## TASK DESCRIPTION
Your task is to return exactly the lines that run from the one containing "none -> green 1x1 plate [318,349,373,405]" through the end of the listing below, without any pictures.

-- PROVIDED DATA follows --

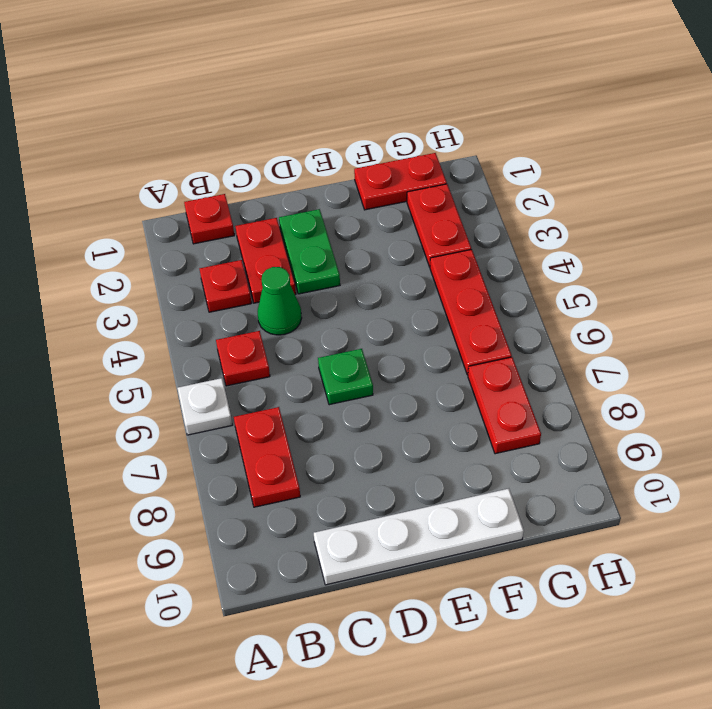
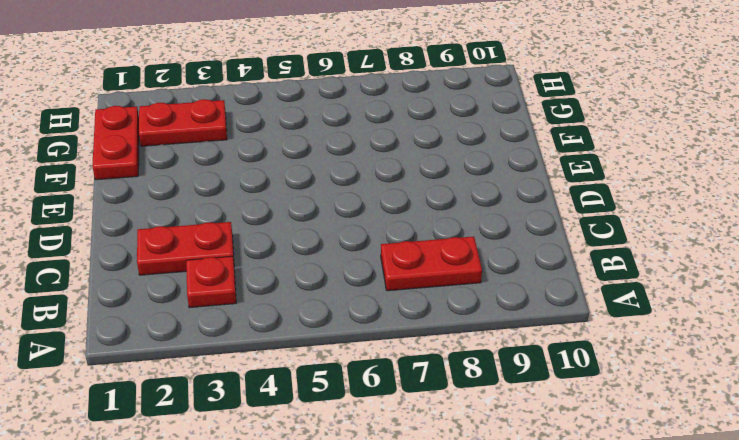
none -> white 1x1 plate [177,378,232,435]
none -> red 1x1 plate [184,194,234,244]
none -> red 1x1 plate [216,331,270,386]

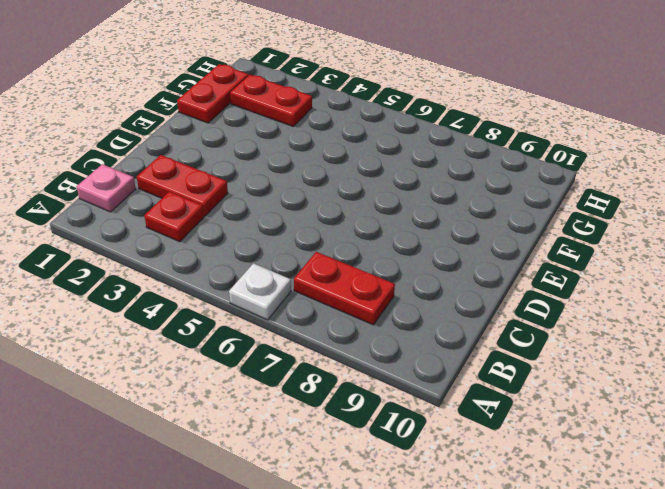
pink 1x1 plate [77,164,136,212] -> red 1x1 plate [184,194,234,244]
none -> red 1x1 plate [216,331,270,386]
none -> green 1x1 cone [258,267,302,335]
none -> white 1x4 plate [314,489,524,585]

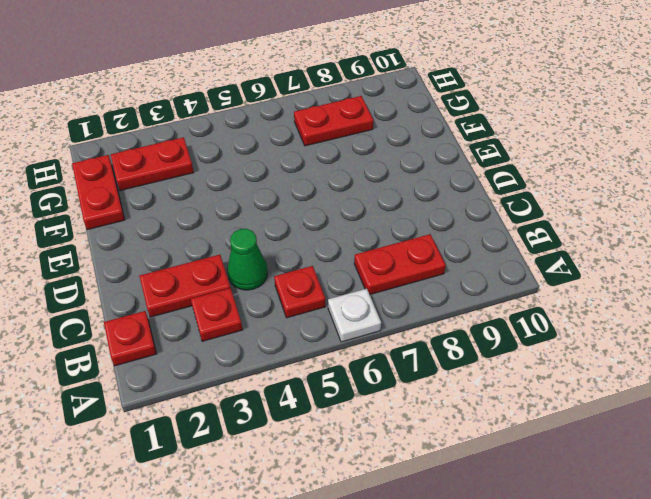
none -> white 1x4 plate [314,489,524,585]
none -> green 1x2 plate [279,209,340,294]
none -> green 1x1 plate [318,349,373,405]

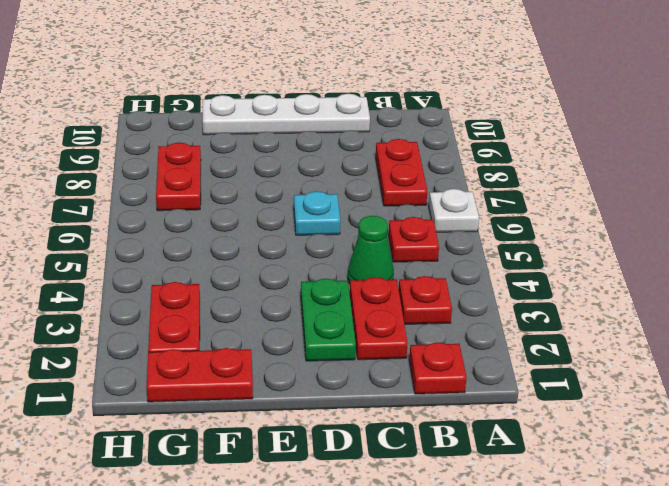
cyan 1x1 plate [294,191,340,235] -> green 1x1 plate [318,349,373,405]
none -> red 1x3 plate [430,249,512,375]

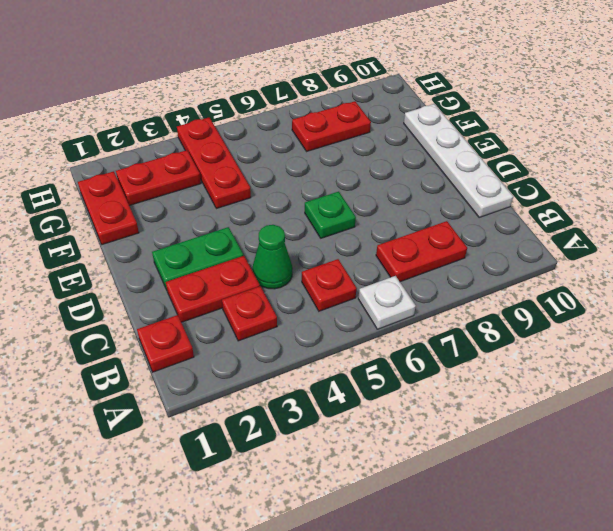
red 1x3 plate [177,118,251,209] -> red 1x3 plate turned to [430,249,512,375]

-- PROVIDED DATA concluded --

## OUTPUT BELOW
none -> green 1x1 plate [318,349,373,405]

cyan 1x1 plate [294,191,340,235] -> green 1x1 plate [318,349,373,405]
none -> red 1x3 plate [430,249,512,375]

red 1x3 plate [177,118,251,209] -> red 1x3 plate turned to [430,249,512,375]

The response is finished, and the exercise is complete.